Description of the task: When you repeat the entries below, keep each word exactly as it is and drop the pictures.

Data for this task:
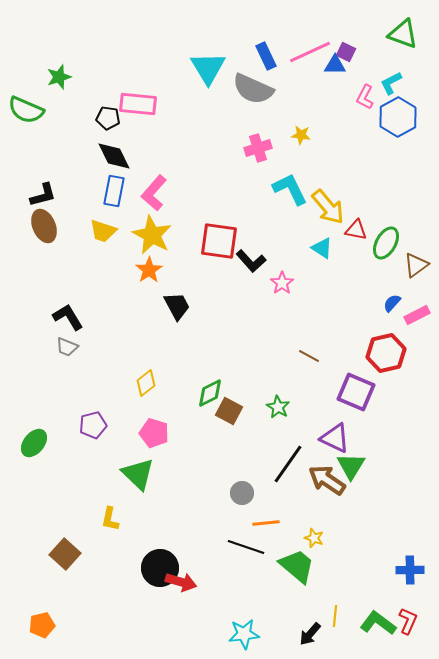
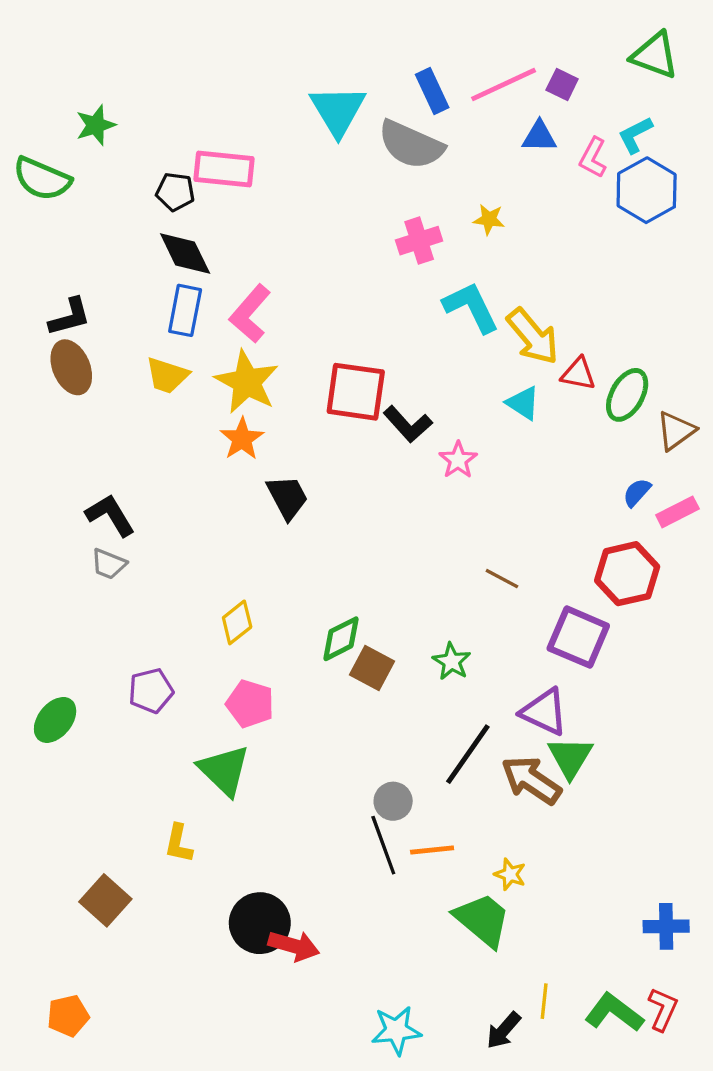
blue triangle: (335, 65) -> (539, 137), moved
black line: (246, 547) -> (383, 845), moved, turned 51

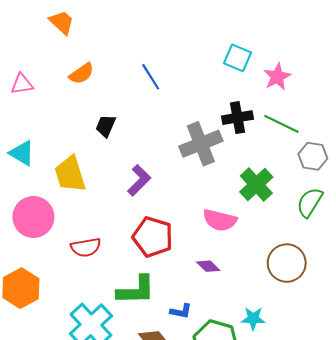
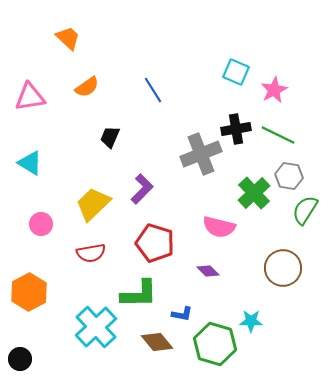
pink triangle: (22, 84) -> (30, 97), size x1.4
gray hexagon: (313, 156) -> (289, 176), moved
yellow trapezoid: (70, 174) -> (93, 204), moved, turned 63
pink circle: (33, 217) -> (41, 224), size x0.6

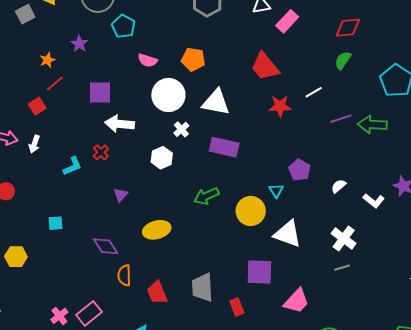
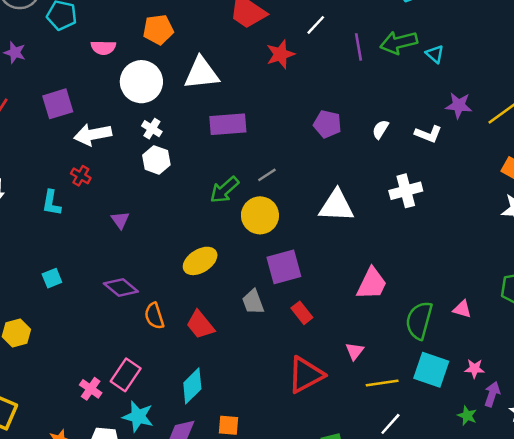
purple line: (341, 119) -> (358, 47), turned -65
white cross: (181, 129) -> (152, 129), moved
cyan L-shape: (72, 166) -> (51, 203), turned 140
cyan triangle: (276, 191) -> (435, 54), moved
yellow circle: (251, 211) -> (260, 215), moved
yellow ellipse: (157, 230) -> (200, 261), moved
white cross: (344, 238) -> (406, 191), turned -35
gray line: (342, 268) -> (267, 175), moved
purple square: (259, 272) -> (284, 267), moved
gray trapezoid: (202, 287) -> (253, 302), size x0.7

Answer box:
blue triangle: (335, 65) -> (539, 137), moved
black line: (246, 547) -> (383, 845), moved, turned 51

pink triangle: (22, 84) -> (30, 97), size x1.4
gray hexagon: (313, 156) -> (289, 176), moved
yellow trapezoid: (70, 174) -> (93, 204), moved, turned 63
pink circle: (33, 217) -> (41, 224), size x0.6

purple line: (341, 119) -> (358, 47), turned -65
white cross: (181, 129) -> (152, 129), moved
cyan L-shape: (72, 166) -> (51, 203), turned 140
cyan triangle: (276, 191) -> (435, 54), moved
yellow circle: (251, 211) -> (260, 215), moved
yellow ellipse: (157, 230) -> (200, 261), moved
white cross: (344, 238) -> (406, 191), turned -35
gray line: (342, 268) -> (267, 175), moved
purple square: (259, 272) -> (284, 267), moved
gray trapezoid: (202, 287) -> (253, 302), size x0.7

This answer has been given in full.